= Written task =
Going line by line through the data below, how many lines contain the word "pink"? Give only the number.

--- Information supplied ---

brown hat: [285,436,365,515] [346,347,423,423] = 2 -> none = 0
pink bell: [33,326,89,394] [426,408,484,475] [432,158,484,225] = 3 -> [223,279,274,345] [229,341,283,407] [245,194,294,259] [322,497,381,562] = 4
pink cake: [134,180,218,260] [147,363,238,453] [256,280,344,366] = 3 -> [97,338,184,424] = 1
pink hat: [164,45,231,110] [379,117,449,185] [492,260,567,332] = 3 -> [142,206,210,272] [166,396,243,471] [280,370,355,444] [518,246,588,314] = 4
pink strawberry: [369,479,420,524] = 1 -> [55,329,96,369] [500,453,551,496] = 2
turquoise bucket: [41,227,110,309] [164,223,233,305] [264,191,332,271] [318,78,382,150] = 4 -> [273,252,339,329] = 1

---
--- Information supplied ---

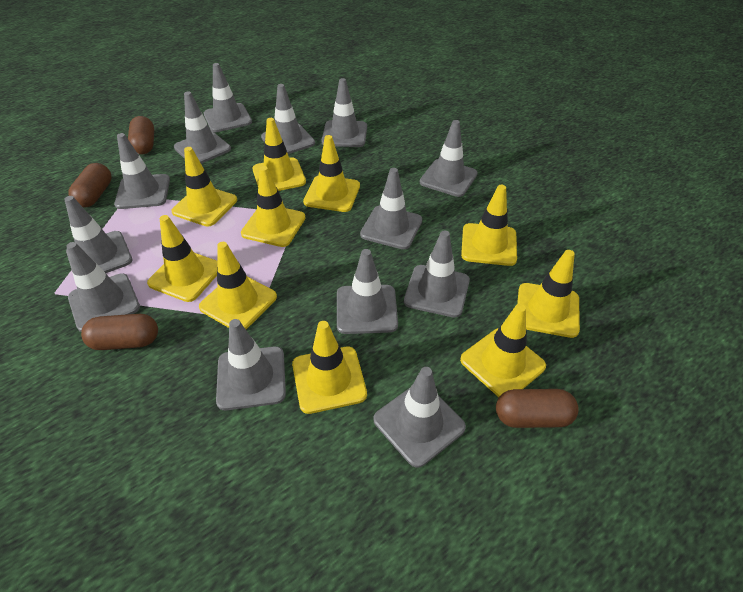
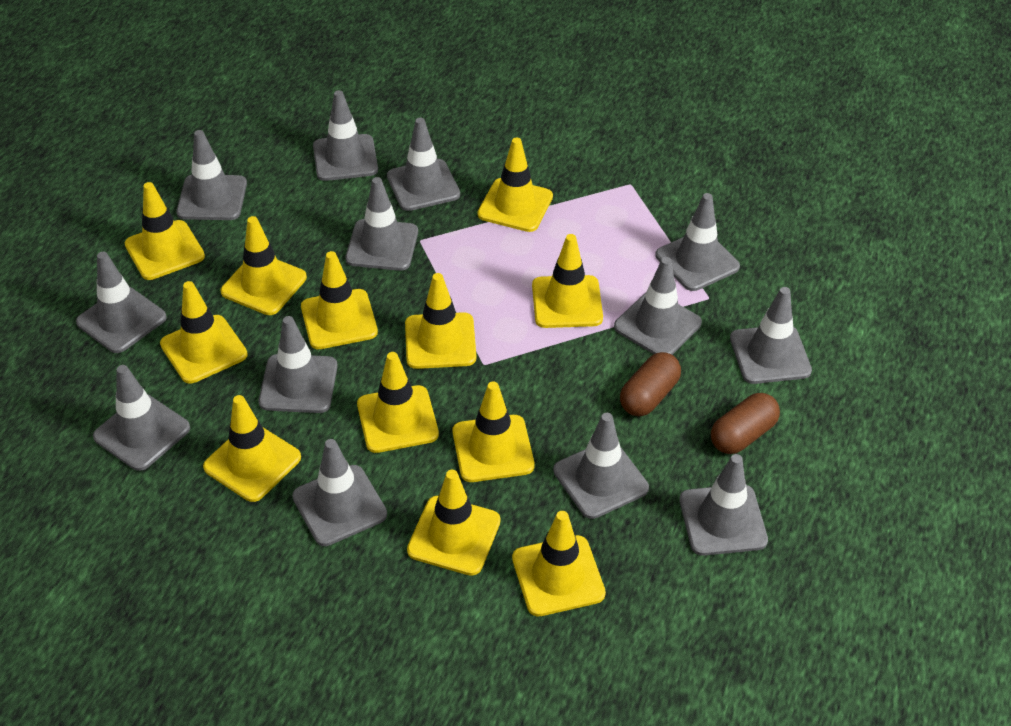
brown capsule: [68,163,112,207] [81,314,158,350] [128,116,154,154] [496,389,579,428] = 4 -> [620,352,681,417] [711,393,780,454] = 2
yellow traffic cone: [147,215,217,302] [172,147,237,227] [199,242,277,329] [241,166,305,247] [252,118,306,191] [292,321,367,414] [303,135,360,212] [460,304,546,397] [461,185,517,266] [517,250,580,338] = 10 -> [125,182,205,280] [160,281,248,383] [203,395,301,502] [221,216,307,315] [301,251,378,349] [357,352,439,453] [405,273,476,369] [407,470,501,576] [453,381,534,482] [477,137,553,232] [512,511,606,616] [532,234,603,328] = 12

---

= Reply =
4